How to complete this task - Tally how many lines in the data hold the word "grün", and give the result with no other text.
━━━ Listed entries
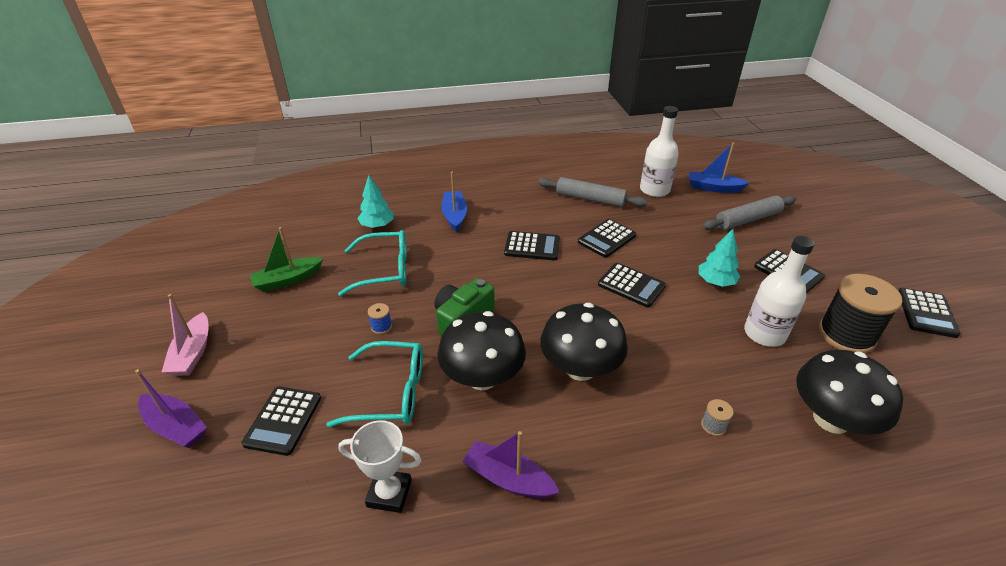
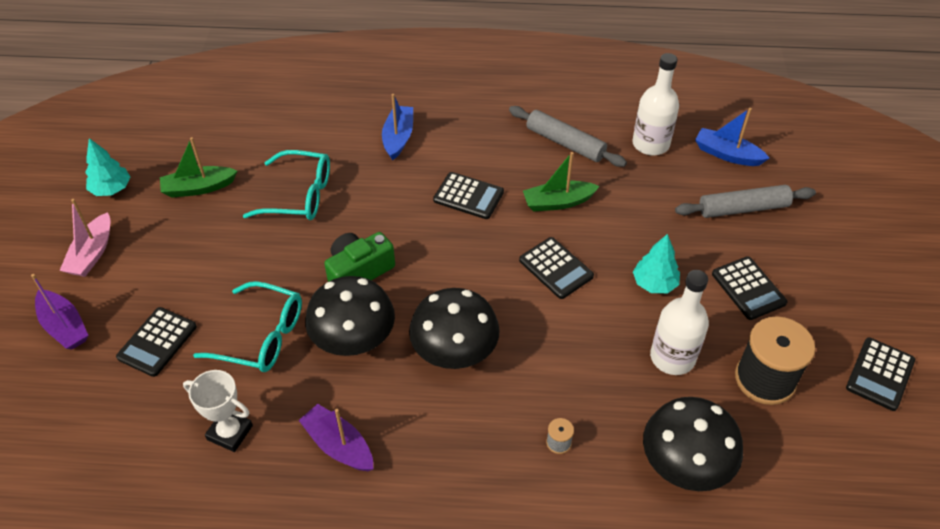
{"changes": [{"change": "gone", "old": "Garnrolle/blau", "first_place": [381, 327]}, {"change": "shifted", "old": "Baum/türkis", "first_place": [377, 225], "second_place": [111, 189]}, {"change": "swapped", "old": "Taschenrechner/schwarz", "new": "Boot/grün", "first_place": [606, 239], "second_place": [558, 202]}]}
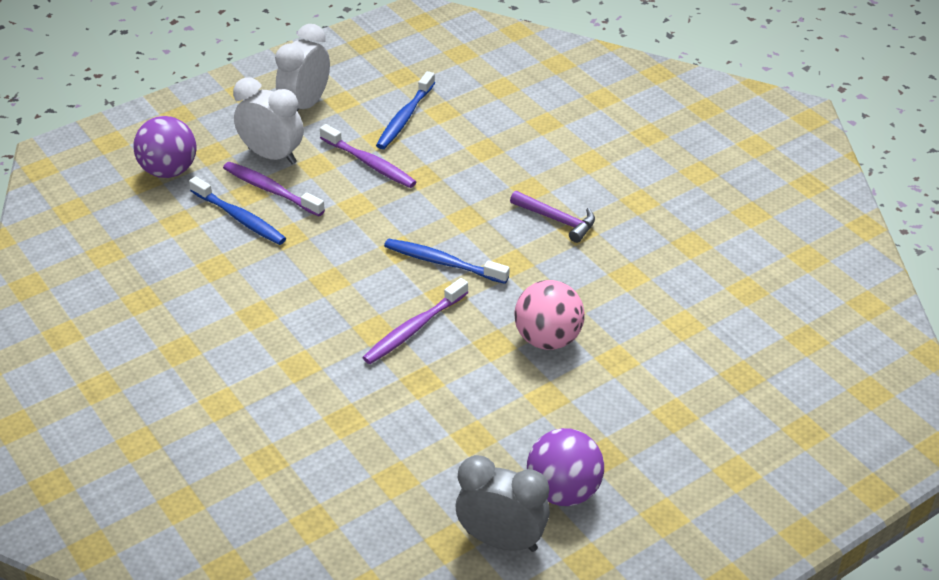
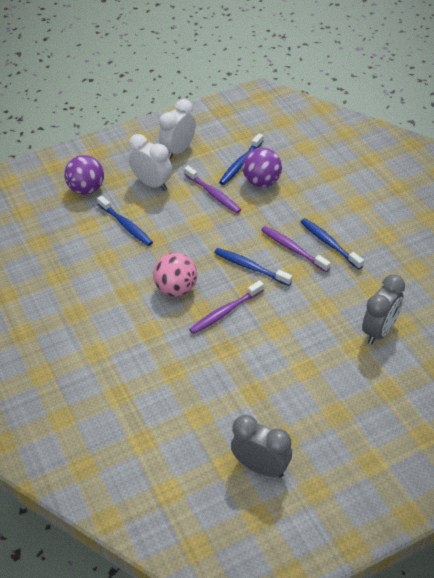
{"changes": [{"change": "new", "new": "Wecker/grau", "second_place": [379, 331]}, {"change": "shifted", "old": "Zahnbürste/lila", "first_place": [271, 190], "second_place": [293, 249]}, {"change": "shifted", "old": "Ball/rosa", "first_place": [548, 339], "second_place": [176, 289]}, {"change": "shifted", "old": "Ball/lila", "first_place": [563, 491], "second_place": [262, 182]}, {"change": "swapped", "old": "Hammer/lila", "new": "Zahnbürste/blau", "first_place": [557, 220], "second_place": [329, 243]}]}
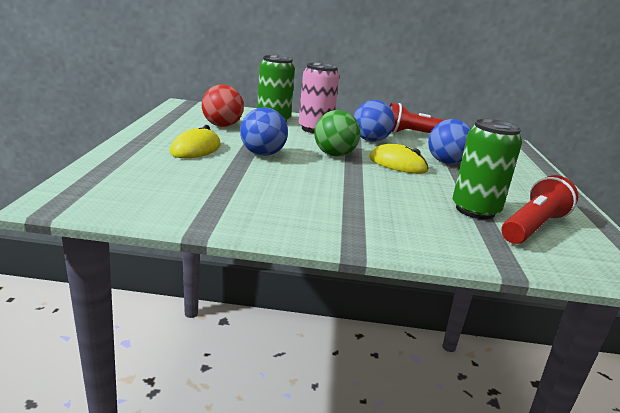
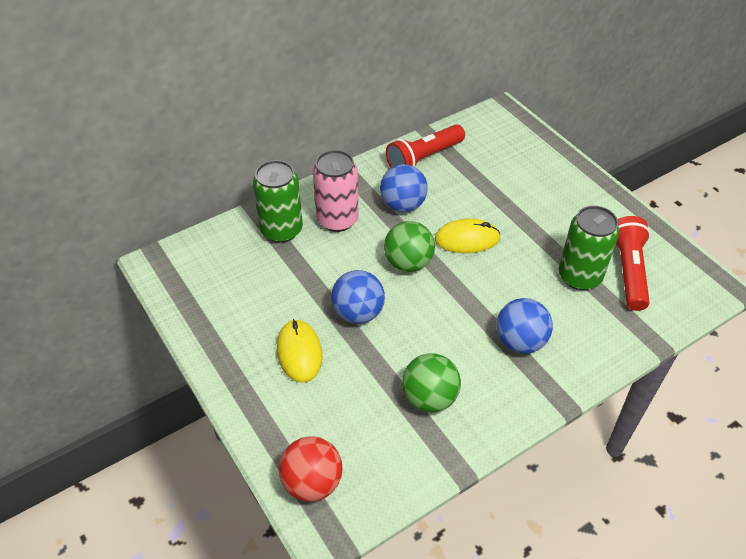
{"changes": [{"change": "new", "new": "Ball/grün", "second_place": [429, 398]}, {"change": "shifted", "old": "Ball/rot", "first_place": [222, 126], "second_place": [312, 482]}, {"change": "shifted", "old": "Ball/blau", "first_place": [446, 162], "second_place": [520, 342]}]}
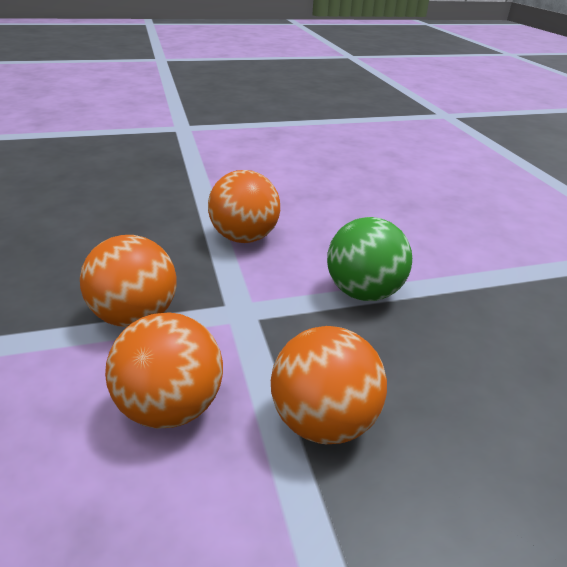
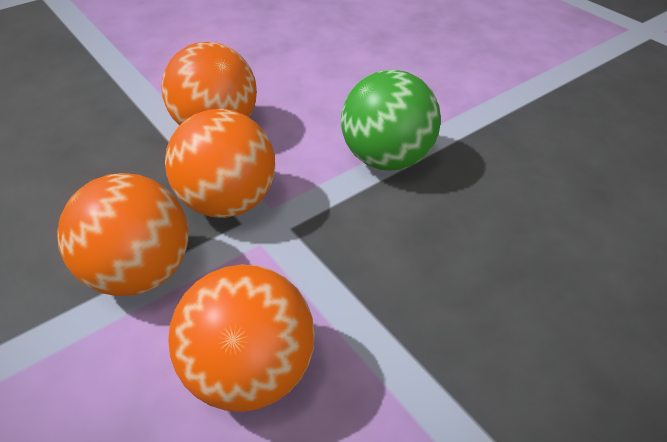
{"changes": [{"change": "shifted", "old": "Ball/orange", "first_place": [323, 421], "second_place": [228, 202]}]}
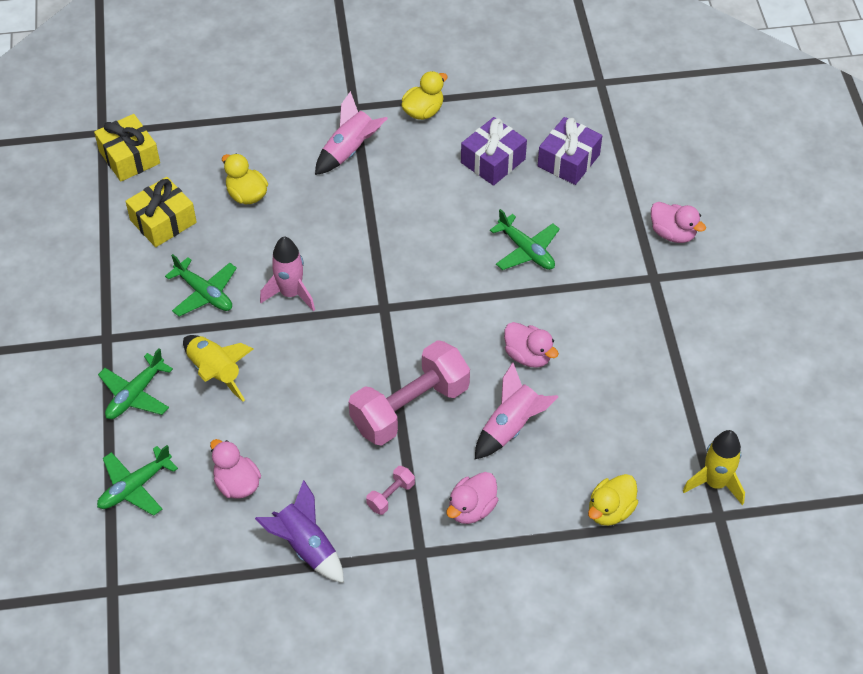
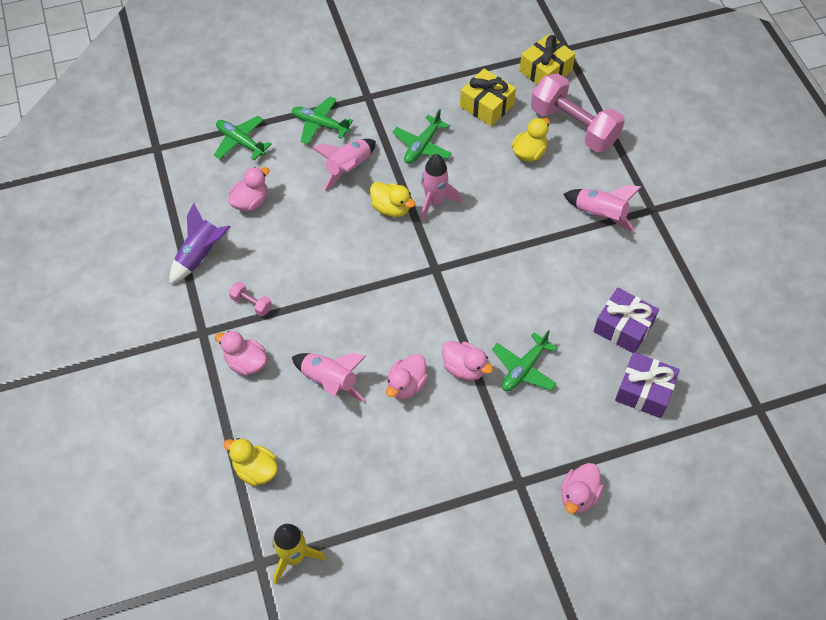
{"changes": [{"change": "new", "new": "Ente/rosa", "second_place": [464, 368]}, {"change": "shifted", "old": "Hantel/rosa", "first_place": [410, 407], "second_place": [574, 126]}, {"change": "shifted", "old": "Ente/gelb", "first_place": [423, 111], "second_place": [391, 208]}, {"change": "repainted", "old": "Rakete/gelb", "new": "Rakete/rosa", "first_place": [215, 372], "second_place": [349, 168]}]}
━━━━━━
Solution - 2